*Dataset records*
┌────────
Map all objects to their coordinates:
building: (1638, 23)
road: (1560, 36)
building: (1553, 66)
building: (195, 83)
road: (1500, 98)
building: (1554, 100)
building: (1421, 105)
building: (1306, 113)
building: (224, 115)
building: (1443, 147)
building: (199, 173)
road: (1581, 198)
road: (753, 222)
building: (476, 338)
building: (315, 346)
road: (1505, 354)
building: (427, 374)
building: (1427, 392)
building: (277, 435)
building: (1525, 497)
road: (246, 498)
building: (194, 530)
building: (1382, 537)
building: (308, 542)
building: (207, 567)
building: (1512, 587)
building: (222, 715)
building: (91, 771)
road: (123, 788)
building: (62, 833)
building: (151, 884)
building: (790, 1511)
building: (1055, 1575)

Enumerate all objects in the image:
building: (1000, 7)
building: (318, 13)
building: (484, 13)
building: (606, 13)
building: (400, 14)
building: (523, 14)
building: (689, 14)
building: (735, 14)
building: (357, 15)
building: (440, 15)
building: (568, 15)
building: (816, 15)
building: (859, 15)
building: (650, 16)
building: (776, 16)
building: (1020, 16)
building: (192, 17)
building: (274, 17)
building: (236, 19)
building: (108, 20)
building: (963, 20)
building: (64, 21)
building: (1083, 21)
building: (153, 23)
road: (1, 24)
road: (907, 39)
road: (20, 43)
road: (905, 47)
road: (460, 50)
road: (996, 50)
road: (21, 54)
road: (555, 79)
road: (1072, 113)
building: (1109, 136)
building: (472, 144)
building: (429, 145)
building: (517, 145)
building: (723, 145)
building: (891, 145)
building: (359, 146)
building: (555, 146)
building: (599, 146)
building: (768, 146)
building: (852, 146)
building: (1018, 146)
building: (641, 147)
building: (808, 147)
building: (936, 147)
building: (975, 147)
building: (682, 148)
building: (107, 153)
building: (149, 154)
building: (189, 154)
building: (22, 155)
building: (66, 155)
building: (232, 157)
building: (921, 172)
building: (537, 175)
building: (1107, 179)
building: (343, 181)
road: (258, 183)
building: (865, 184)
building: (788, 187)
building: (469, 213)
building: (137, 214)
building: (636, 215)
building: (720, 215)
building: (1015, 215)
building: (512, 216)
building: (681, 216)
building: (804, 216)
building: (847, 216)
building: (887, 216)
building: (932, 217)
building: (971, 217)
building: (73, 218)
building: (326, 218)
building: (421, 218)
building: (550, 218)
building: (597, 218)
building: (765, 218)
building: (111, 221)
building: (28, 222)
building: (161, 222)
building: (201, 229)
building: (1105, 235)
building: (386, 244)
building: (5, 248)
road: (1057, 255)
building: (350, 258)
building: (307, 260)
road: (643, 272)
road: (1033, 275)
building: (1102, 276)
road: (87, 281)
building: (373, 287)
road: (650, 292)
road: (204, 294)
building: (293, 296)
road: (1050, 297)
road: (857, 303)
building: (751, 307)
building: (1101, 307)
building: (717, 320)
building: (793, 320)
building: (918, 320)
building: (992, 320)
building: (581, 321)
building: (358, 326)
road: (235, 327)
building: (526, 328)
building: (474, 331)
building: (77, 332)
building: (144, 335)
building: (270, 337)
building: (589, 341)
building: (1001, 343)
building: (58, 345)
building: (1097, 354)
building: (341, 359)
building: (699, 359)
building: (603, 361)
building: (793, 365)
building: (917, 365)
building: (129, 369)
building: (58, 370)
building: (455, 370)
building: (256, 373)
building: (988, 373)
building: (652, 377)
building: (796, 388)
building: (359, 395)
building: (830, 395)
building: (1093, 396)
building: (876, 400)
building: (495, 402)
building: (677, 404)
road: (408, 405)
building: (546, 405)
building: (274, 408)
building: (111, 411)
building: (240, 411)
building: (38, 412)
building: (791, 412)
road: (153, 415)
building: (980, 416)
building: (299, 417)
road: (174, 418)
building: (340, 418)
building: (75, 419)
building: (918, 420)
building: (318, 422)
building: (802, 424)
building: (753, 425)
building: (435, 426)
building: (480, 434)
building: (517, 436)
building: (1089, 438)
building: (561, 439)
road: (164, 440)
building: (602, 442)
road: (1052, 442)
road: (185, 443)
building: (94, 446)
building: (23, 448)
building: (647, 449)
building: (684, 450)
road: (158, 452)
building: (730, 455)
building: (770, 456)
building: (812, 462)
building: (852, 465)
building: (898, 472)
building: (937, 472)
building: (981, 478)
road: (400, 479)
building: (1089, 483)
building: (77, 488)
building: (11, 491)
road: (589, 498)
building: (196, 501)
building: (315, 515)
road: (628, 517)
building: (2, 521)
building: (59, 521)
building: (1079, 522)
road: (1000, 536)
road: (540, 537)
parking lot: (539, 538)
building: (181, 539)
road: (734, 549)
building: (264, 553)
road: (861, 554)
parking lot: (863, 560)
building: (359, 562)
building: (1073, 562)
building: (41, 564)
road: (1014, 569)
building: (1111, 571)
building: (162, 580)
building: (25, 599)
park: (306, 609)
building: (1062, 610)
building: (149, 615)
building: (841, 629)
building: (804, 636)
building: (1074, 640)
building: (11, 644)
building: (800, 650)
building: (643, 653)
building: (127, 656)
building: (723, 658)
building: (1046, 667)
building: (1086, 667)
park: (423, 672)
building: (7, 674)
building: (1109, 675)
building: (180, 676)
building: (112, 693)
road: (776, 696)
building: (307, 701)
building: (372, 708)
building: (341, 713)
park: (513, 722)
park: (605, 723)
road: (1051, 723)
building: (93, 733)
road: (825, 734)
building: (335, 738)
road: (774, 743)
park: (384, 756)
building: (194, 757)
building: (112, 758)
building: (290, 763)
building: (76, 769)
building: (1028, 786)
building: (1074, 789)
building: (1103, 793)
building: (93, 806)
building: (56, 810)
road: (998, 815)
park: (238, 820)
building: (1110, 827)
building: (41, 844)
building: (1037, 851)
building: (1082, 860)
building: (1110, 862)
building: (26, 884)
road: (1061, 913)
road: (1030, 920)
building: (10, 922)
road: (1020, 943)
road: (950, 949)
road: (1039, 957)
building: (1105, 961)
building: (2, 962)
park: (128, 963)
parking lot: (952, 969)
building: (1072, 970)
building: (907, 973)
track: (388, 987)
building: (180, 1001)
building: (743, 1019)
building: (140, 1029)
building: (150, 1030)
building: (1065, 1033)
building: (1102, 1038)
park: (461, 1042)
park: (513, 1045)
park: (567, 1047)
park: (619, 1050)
└────────
*Exercise goal*
Reproduce every line from the entries that holds the word "parking".

*Result for this task*
parking lot: (539, 538)
parking lot: (863, 560)
parking lot: (952, 969)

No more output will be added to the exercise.